» DATASET:

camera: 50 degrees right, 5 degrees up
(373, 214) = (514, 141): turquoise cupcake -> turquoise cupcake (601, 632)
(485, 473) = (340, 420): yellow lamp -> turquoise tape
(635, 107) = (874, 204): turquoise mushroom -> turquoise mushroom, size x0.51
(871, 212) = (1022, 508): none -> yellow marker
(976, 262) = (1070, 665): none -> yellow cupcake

* * *

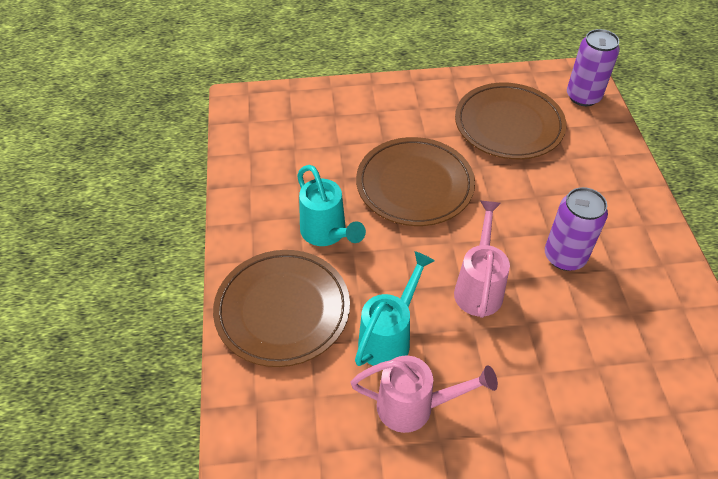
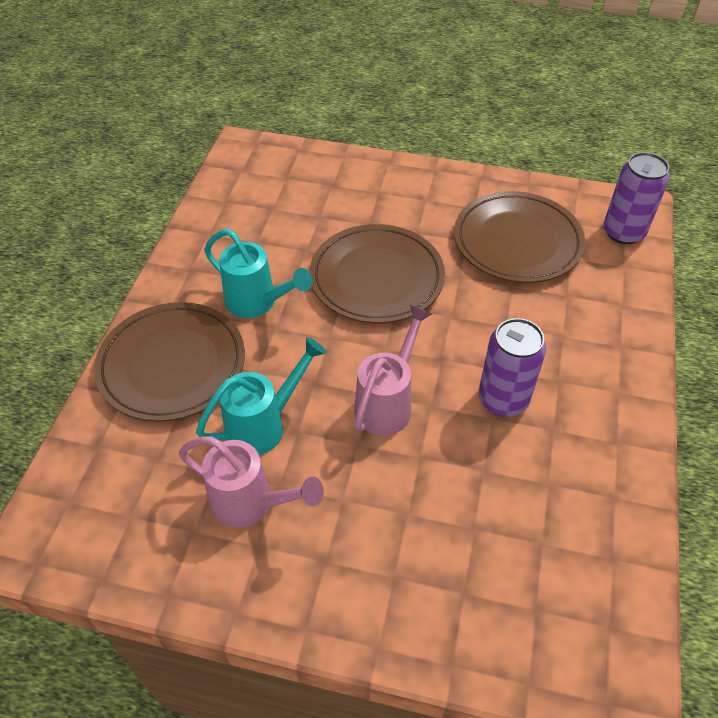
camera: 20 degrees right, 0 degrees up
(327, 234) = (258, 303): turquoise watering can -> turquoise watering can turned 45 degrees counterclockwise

--

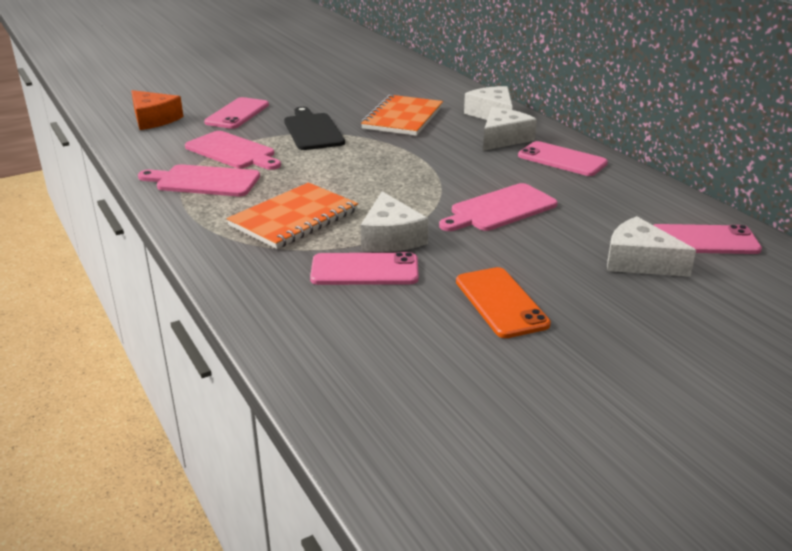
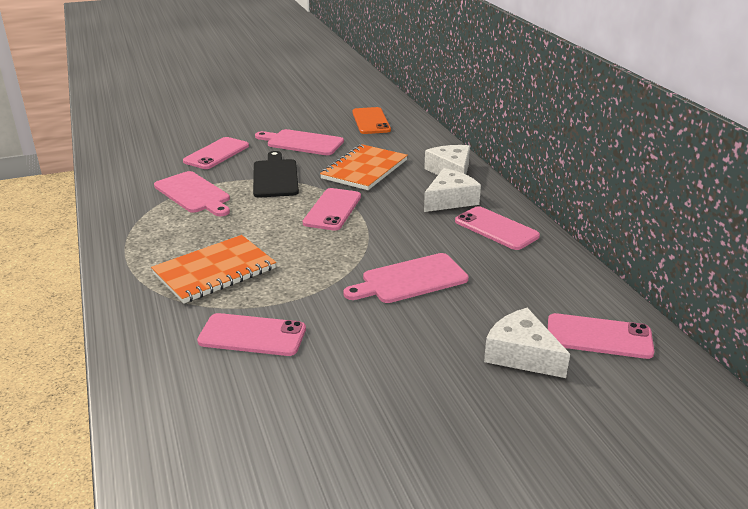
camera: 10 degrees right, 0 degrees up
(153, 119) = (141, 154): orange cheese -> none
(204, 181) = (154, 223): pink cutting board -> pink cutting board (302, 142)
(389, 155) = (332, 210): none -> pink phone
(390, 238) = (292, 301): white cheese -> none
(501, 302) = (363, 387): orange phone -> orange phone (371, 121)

» WHAT YOU NEED TO DO: Every line of the material above that has the string "right" needs pulling out.

» ANSWER BOX:
camera: 50 degrees right, 5 degrees up
camera: 20 degrees right, 0 degrees up
camera: 10 degrees right, 0 degrees up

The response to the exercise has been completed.